(MATERIAL TO PROCESS)
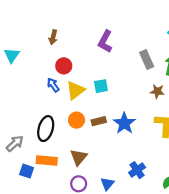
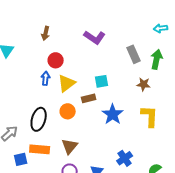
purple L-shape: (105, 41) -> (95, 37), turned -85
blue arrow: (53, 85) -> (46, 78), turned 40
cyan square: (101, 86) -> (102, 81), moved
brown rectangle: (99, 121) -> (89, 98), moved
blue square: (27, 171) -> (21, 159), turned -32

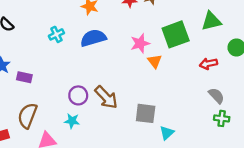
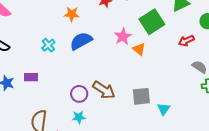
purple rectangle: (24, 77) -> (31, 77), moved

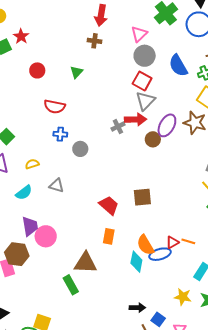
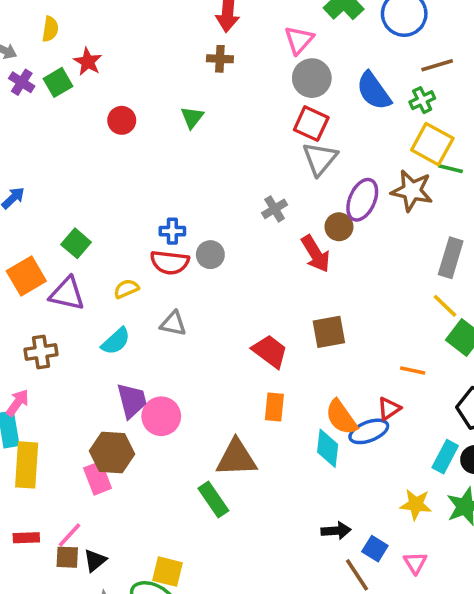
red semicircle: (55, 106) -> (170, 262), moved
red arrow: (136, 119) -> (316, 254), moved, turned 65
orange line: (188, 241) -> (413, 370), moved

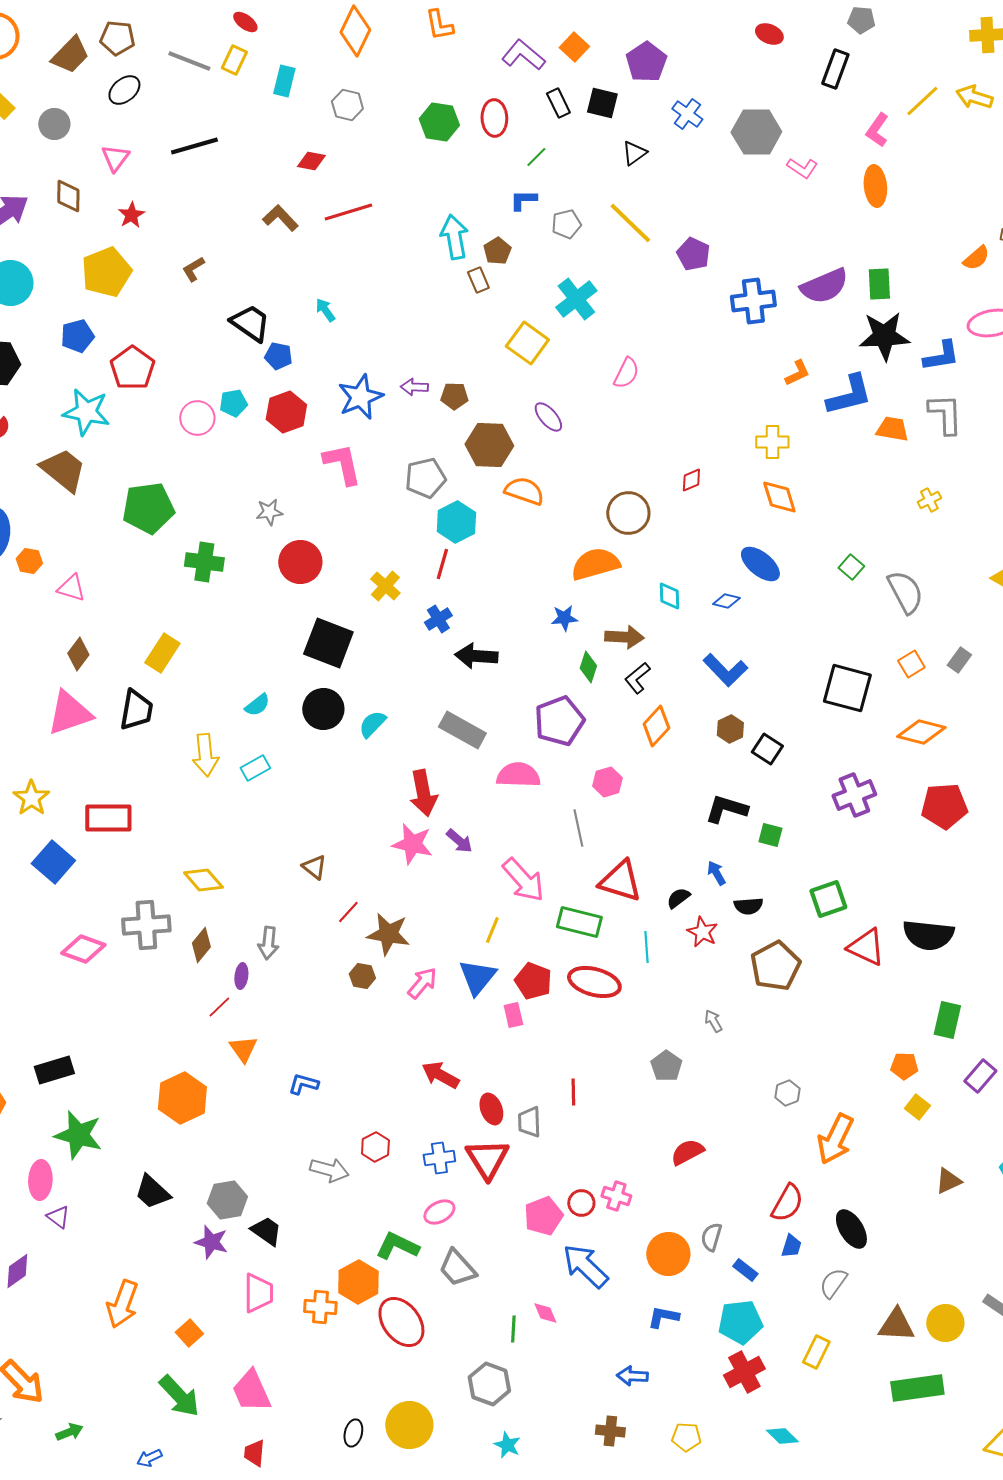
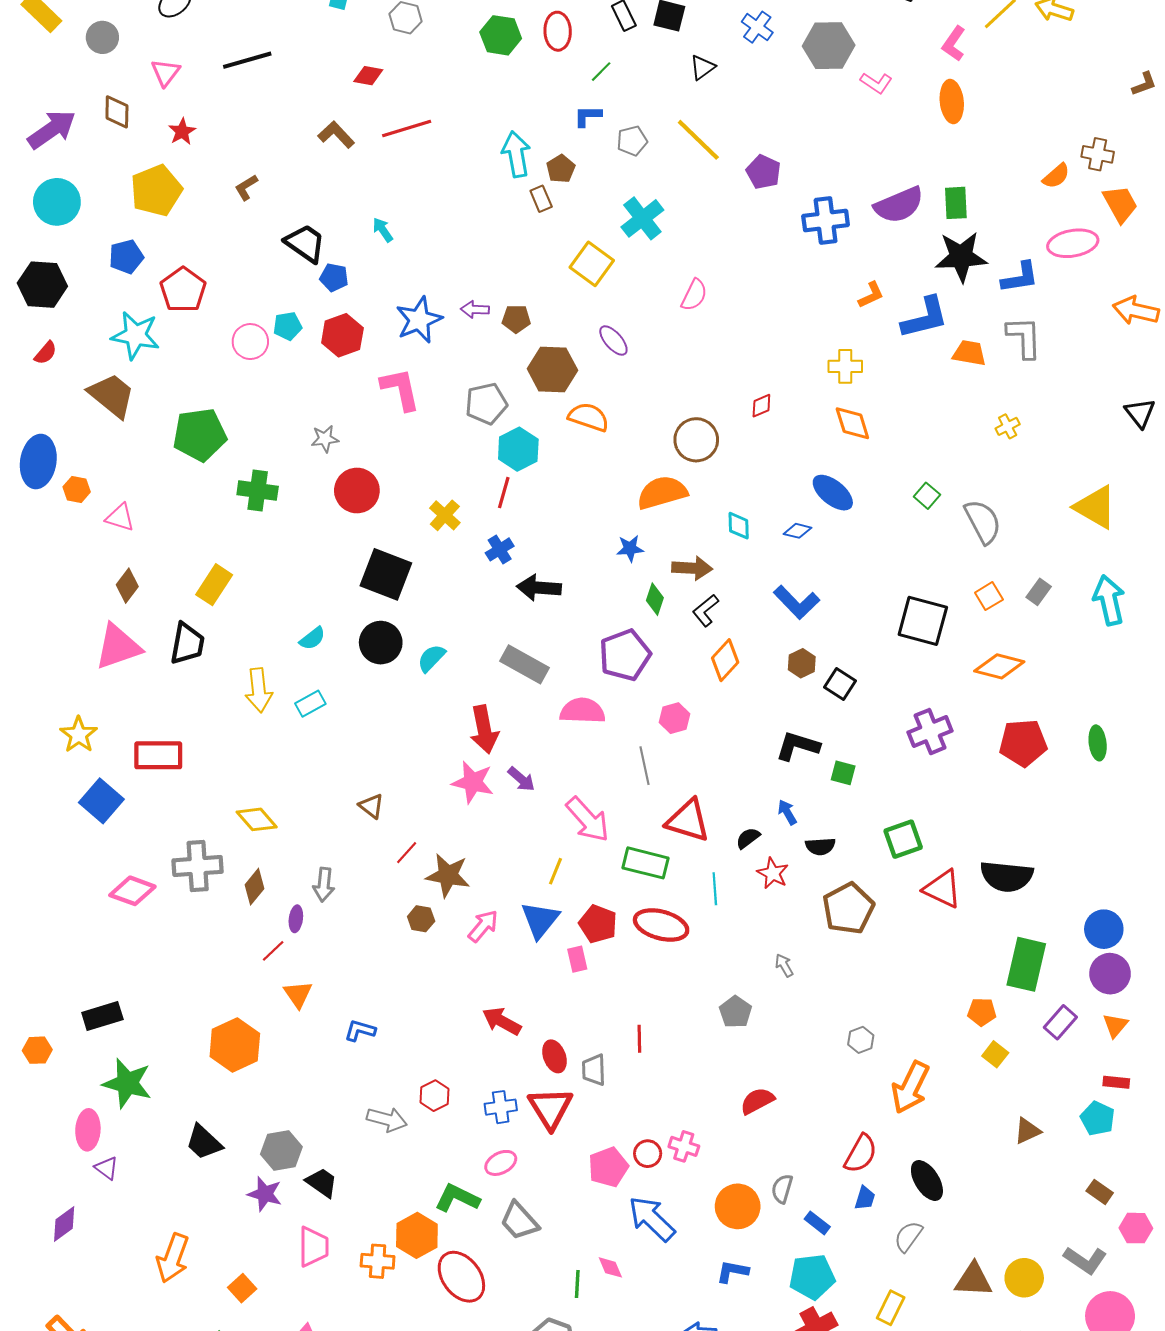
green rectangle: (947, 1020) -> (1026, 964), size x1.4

(WORK TASK)
Retype the entries verbatim and drop the pictures.

(REPLY)
purple L-shape: (105, 41) -> (95, 37), turned -85
blue arrow: (53, 85) -> (46, 78), turned 40
cyan square: (101, 86) -> (102, 81), moved
brown rectangle: (99, 121) -> (89, 98), moved
blue square: (27, 171) -> (21, 159), turned -32

purple rectangle: (24, 77) -> (31, 77), moved

red semicircle: (55, 106) -> (170, 262), moved
red arrow: (136, 119) -> (316, 254), moved, turned 65
orange line: (188, 241) -> (413, 370), moved

green rectangle: (947, 1020) -> (1026, 964), size x1.4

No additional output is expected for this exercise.